What is being asked: Below are records with pictures in them. Transcribe everything from the line containing "pink arrow: (201, 180)" down to the line containing "black arrow: (154, 29)", exactly, and leave the pictures behind.
○ ○ ○ ○ ○ ○ ○
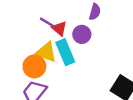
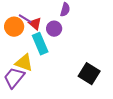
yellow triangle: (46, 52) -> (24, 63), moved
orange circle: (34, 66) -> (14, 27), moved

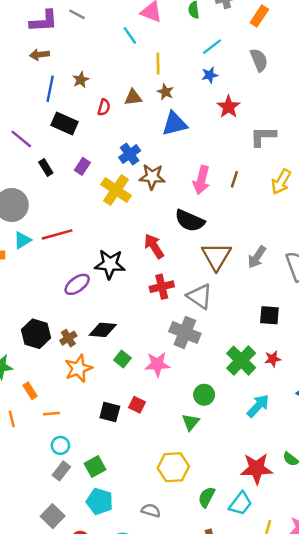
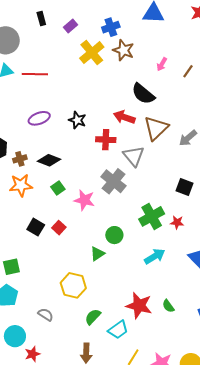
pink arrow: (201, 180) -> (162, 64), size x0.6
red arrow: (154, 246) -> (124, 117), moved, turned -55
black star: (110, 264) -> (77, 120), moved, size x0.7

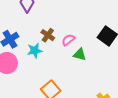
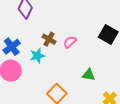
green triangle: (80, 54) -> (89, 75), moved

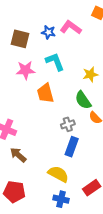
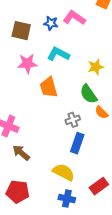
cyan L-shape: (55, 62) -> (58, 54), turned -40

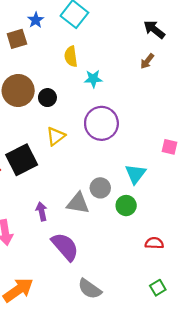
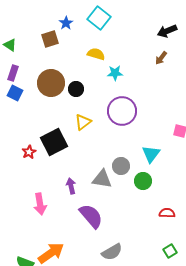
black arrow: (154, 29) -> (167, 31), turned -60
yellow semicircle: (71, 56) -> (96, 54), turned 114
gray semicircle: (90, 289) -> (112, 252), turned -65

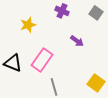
○ ○ ○ ○ ○ ○ ○
Task response:
pink arrow: (201, 180) -> (162, 64), size x0.6
red arrow: (154, 246) -> (124, 117), moved, turned -55
black star: (110, 264) -> (77, 120), moved, size x0.7

green triangle: (80, 54) -> (89, 75), moved

cyan L-shape: (55, 62) -> (58, 54), turned -40

black arrow: (154, 29) -> (167, 31), turned -60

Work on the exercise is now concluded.